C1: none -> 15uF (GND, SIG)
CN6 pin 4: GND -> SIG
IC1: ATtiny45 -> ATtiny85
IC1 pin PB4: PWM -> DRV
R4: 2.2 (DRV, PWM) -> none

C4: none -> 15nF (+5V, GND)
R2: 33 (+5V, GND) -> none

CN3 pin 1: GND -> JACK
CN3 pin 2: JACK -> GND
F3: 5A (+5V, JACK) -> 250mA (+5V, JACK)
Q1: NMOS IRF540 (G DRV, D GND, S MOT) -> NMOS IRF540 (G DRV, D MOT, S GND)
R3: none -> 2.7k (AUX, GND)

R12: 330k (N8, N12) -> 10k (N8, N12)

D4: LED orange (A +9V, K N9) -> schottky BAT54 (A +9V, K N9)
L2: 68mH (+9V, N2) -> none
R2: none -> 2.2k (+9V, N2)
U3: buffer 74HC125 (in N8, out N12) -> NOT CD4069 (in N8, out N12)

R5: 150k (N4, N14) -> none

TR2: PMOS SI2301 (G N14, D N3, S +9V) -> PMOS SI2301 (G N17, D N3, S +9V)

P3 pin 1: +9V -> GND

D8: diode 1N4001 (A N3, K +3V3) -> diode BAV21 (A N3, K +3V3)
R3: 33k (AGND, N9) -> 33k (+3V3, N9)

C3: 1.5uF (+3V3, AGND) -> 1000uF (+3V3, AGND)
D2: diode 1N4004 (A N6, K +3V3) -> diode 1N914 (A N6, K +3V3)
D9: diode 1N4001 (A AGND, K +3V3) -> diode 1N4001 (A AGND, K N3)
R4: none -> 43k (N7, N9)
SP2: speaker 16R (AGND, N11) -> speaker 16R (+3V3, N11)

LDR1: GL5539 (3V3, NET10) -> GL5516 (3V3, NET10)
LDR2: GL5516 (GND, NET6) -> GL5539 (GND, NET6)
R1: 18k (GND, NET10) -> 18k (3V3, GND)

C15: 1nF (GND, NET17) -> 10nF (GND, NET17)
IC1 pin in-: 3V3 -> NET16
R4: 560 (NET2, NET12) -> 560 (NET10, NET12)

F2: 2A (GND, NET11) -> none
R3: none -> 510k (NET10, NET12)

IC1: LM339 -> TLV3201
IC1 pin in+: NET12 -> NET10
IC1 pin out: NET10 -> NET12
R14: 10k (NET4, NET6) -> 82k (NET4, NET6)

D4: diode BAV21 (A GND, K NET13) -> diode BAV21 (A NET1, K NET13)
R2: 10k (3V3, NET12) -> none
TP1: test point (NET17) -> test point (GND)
- - - -
Please print exactly the lines from the one containing "R12: 330k (N8, N12) -> 10k (N8, N12)" through the last line of the material.

R12: 330k (N8, N12) -> 10k (N8, N12)

D4: LED orange (A +9V, K N9) -> schottky BAT54 (A +9V, K N9)
L2: 68mH (+9V, N2) -> none
R2: none -> 2.2k (+9V, N2)
U3: buffer 74HC125 (in N8, out N12) -> NOT CD4069 (in N8, out N12)

R5: 150k (N4, N14) -> none

TR2: PMOS SI2301 (G N14, D N3, S +9V) -> PMOS SI2301 (G N17, D N3, S +9V)

P3 pin 1: +9V -> GND

D8: diode 1N4001 (A N3, K +3V3) -> diode BAV21 (A N3, K +3V3)
R3: 33k (AGND, N9) -> 33k (+3V3, N9)

C3: 1.5uF (+3V3, AGND) -> 1000uF (+3V3, AGND)
D2: diode 1N4004 (A N6, K +3V3) -> diode 1N914 (A N6, K +3V3)
D9: diode 1N4001 (A AGND, K +3V3) -> diode 1N4001 (A AGND, K N3)
R4: none -> 43k (N7, N9)
SP2: speaker 16R (AGND, N11) -> speaker 16R (+3V3, N11)

LDR1: GL5539 (3V3, NET10) -> GL5516 (3V3, NET10)
LDR2: GL5516 (GND, NET6) -> GL5539 (GND, NET6)
R1: 18k (GND, NET10) -> 18k (3V3, GND)

C15: 1nF (GND, NET17) -> 10nF (GND, NET17)
IC1 pin in-: 3V3 -> NET16
R4: 560 (NET2, NET12) -> 560 (NET10, NET12)

F2: 2A (GND, NET11) -> none
R3: none -> 510k (NET10, NET12)

IC1: LM339 -> TLV3201
IC1 pin in+: NET12 -> NET10
IC1 pin out: NET10 -> NET12
R14: 10k (NET4, NET6) -> 82k (NET4, NET6)

D4: diode BAV21 (A GND, K NET13) -> diode BAV21 (A NET1, K NET13)
R2: 10k (3V3, NET12) -> none
TP1: test point (NET17) -> test point (GND)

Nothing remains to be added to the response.